* **Coordinate-based change listings**
[Start of Attachment]
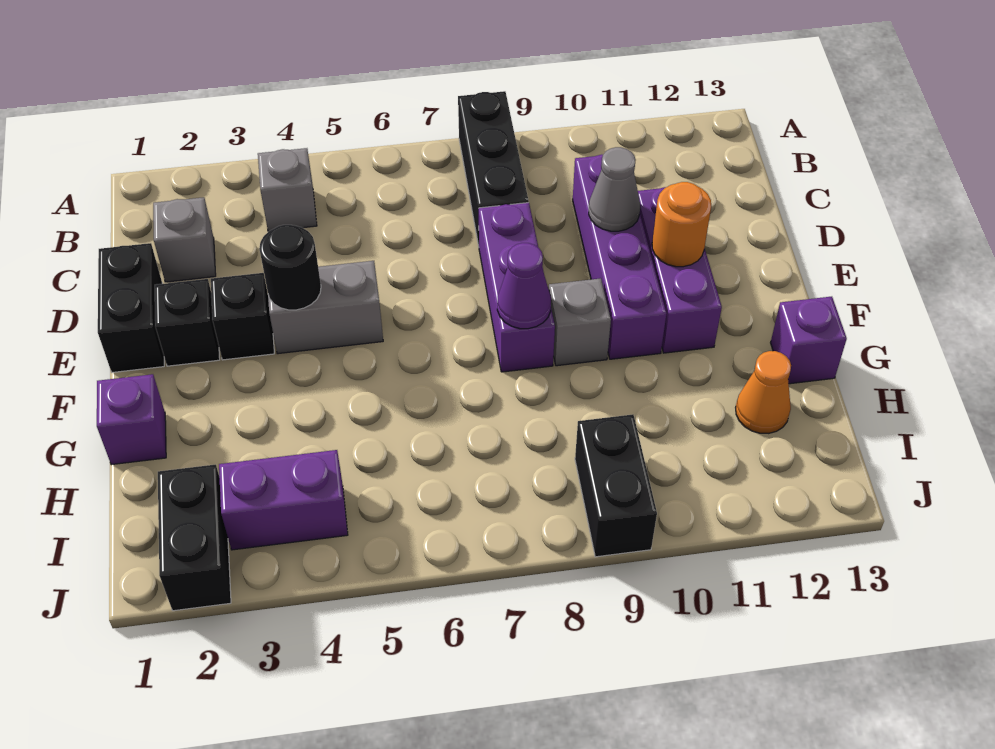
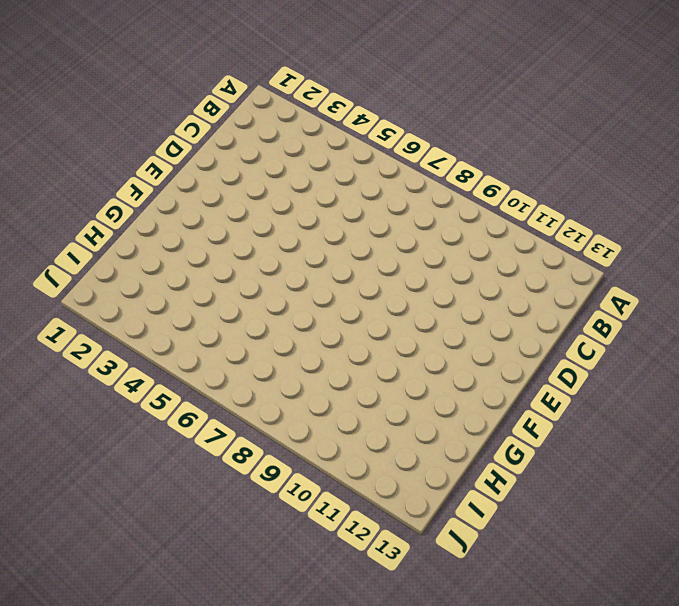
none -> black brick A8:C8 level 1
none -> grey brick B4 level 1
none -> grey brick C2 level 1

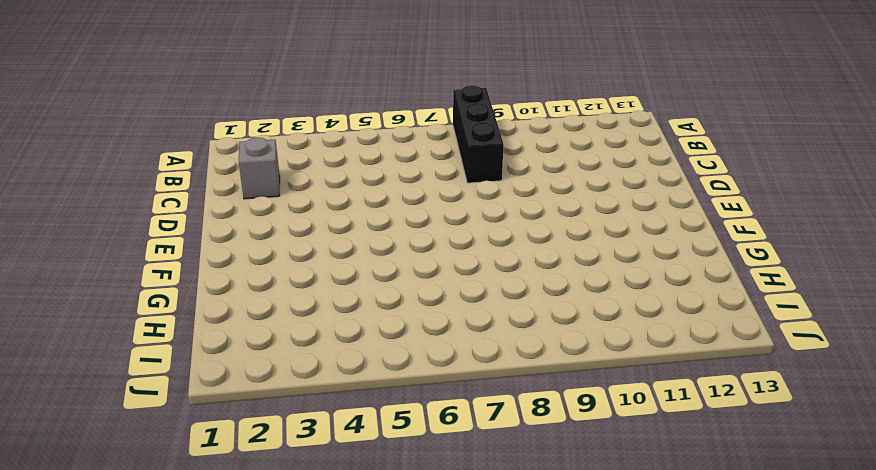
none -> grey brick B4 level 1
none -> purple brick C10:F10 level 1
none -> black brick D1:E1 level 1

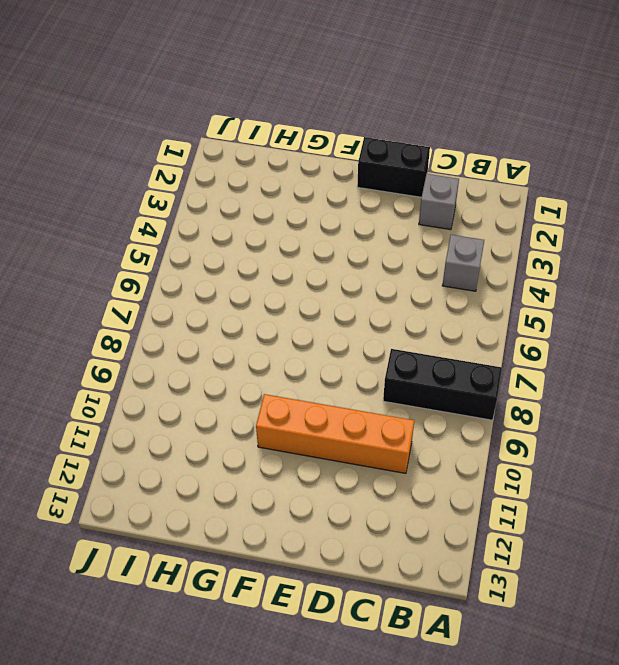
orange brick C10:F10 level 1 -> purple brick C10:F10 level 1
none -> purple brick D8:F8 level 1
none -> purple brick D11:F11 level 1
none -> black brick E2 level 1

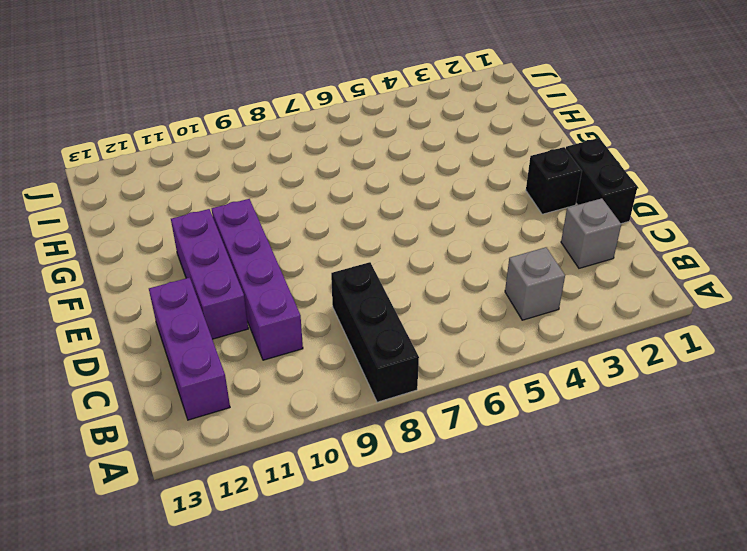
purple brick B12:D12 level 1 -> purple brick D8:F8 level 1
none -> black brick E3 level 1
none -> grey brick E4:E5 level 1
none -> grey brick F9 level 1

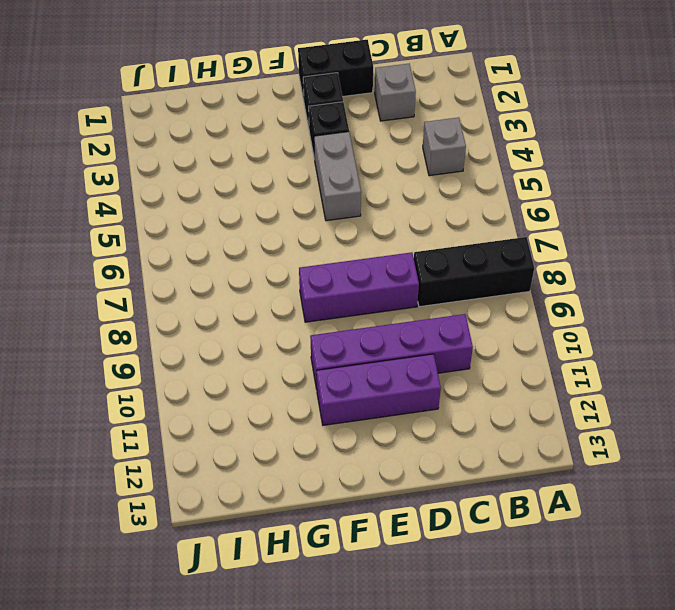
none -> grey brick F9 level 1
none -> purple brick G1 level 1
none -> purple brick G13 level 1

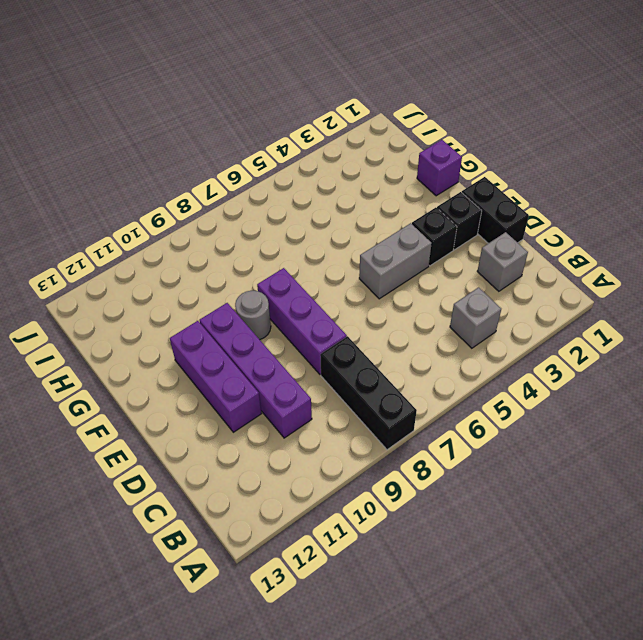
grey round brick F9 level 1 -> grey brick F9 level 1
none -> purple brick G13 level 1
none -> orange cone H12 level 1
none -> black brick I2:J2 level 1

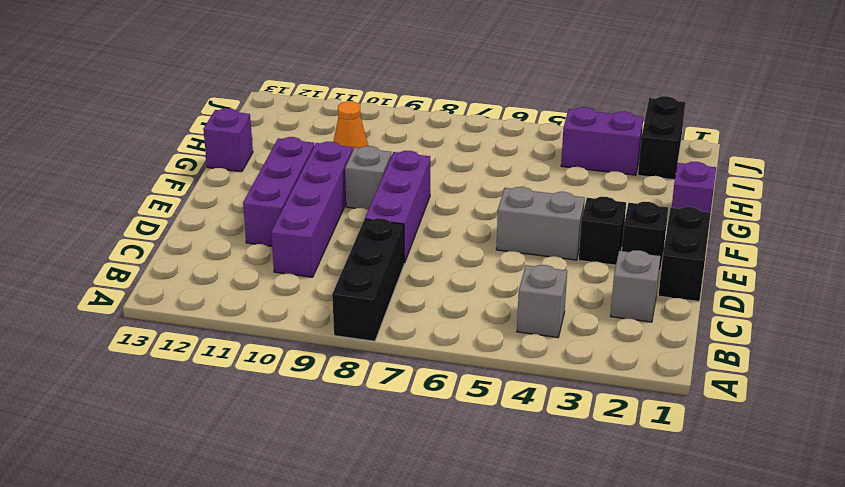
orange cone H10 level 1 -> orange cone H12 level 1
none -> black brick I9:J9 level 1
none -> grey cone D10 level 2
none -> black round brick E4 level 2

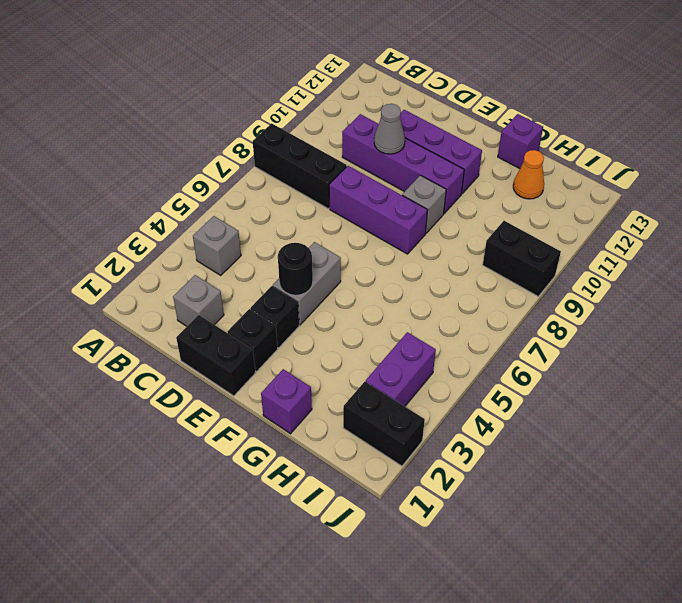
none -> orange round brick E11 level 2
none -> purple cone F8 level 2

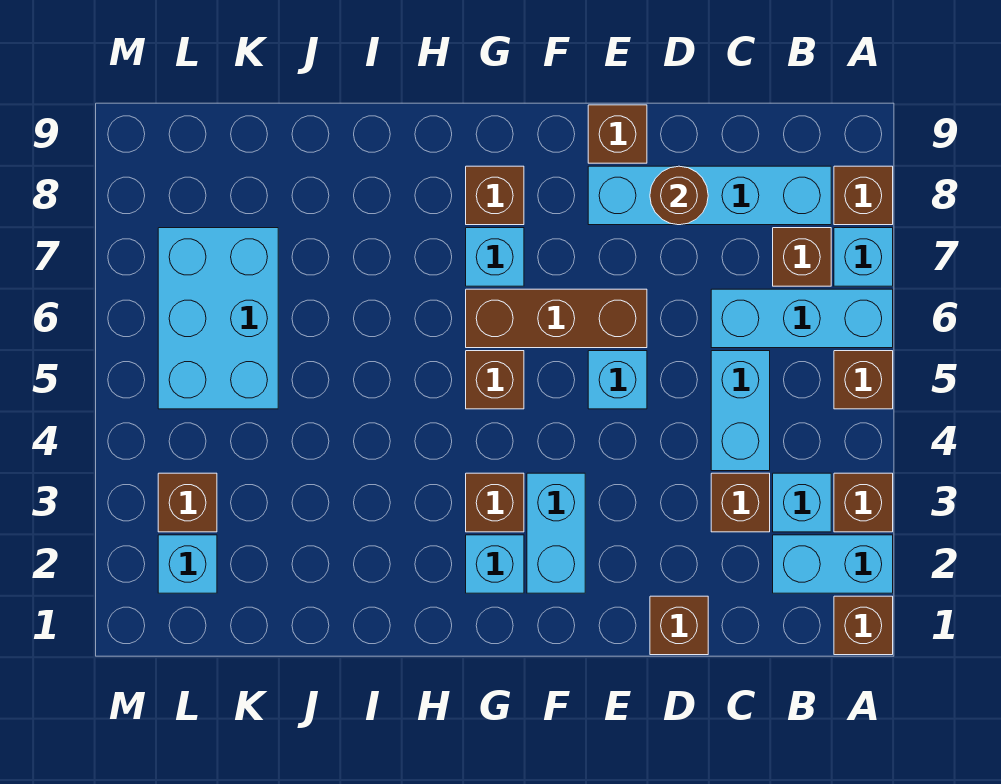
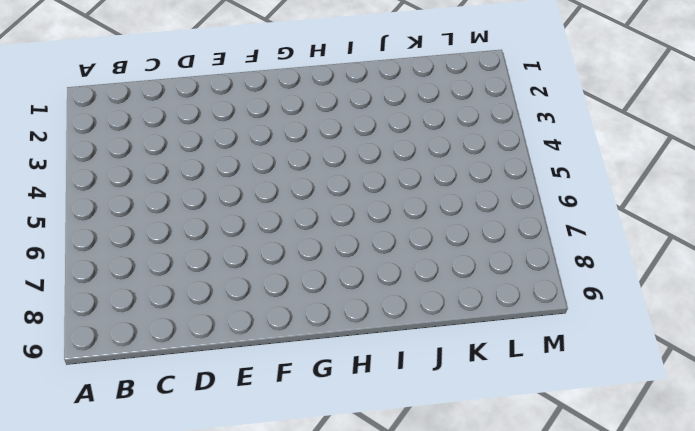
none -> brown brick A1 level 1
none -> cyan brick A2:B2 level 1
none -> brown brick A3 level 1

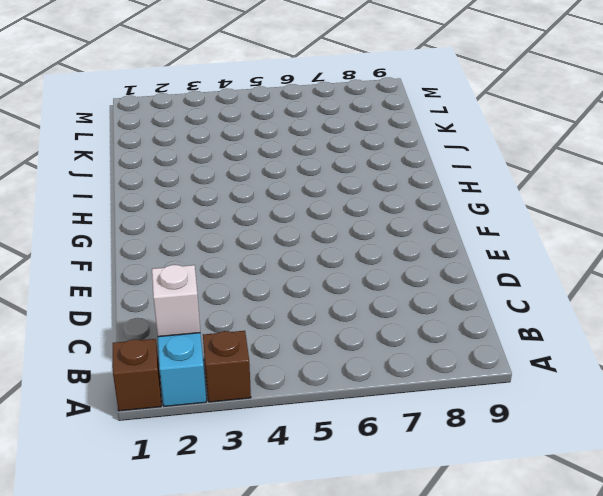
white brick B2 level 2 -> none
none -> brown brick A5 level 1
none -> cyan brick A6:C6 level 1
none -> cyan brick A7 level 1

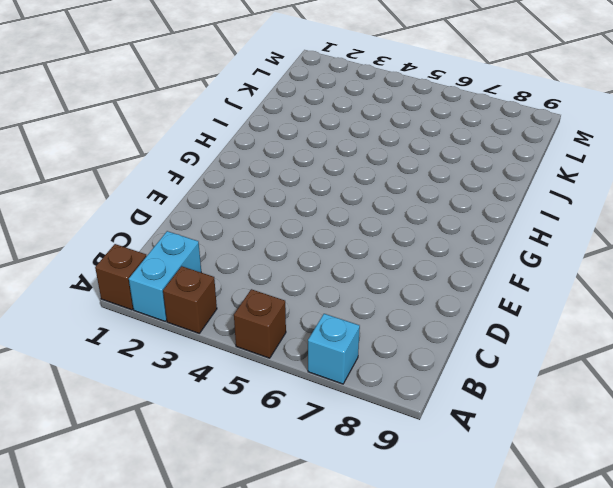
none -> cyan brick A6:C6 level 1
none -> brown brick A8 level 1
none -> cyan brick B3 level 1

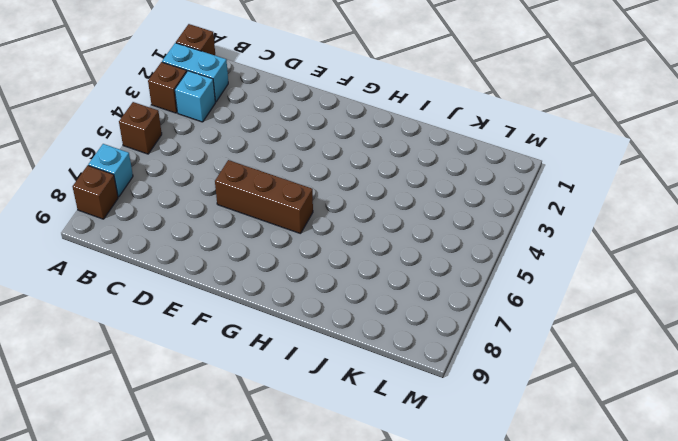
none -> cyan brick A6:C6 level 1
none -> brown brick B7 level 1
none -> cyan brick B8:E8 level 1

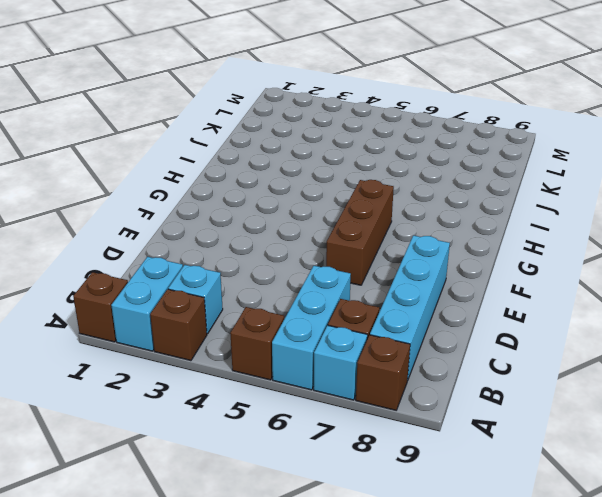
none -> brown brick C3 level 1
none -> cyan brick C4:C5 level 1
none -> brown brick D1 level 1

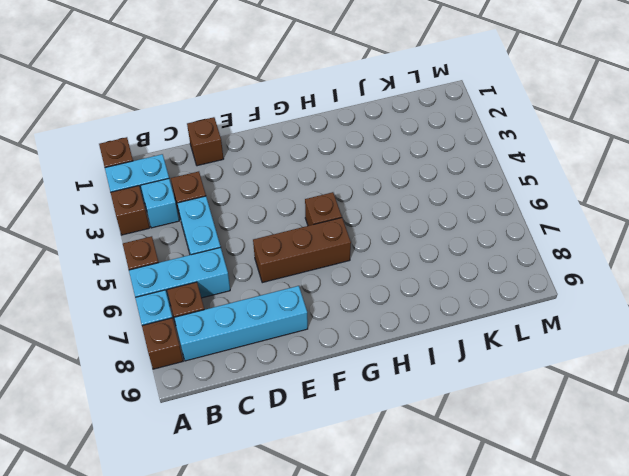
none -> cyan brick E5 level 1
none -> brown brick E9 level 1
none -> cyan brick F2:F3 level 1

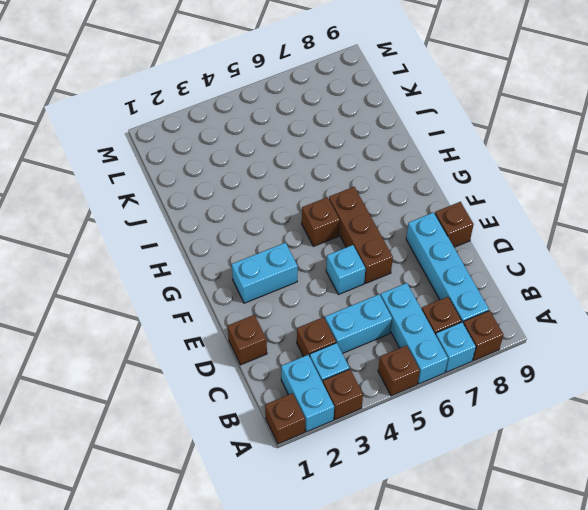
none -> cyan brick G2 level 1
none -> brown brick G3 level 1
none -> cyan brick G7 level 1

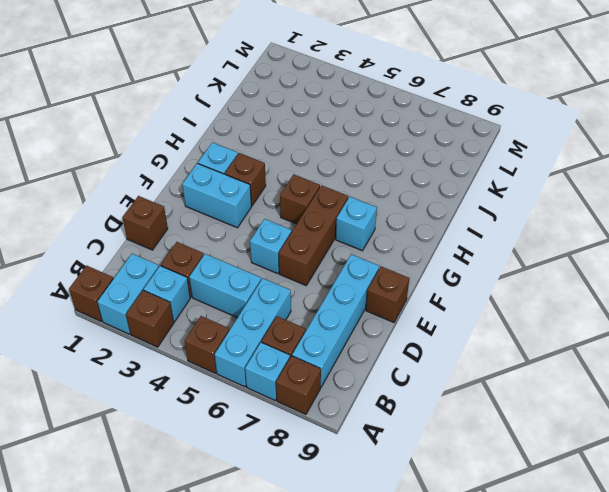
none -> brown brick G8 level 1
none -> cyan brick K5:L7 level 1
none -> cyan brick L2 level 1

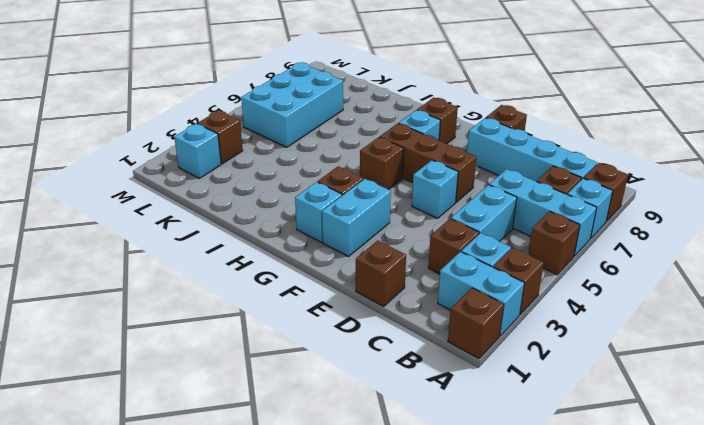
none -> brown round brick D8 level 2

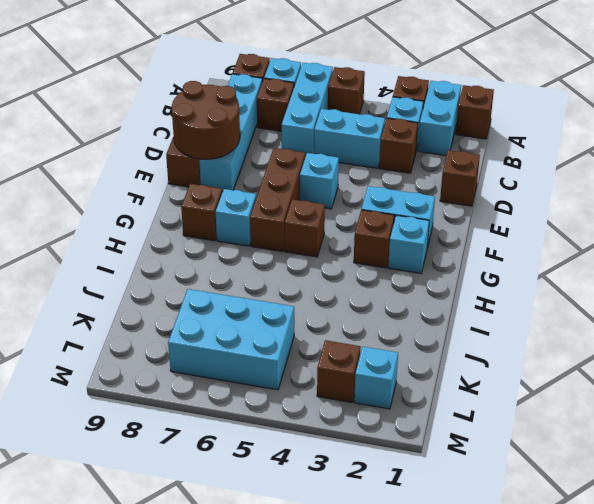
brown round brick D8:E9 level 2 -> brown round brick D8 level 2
[End of Attachment]
* **How to complete this task**
Match on "cone" and report each line of the data above that has it.

* **Result of the exercise**
none -> orange cone H12 level 1
orange cone H10 level 1 -> orange cone H12 level 1
none -> grey cone D10 level 2
none -> purple cone F8 level 2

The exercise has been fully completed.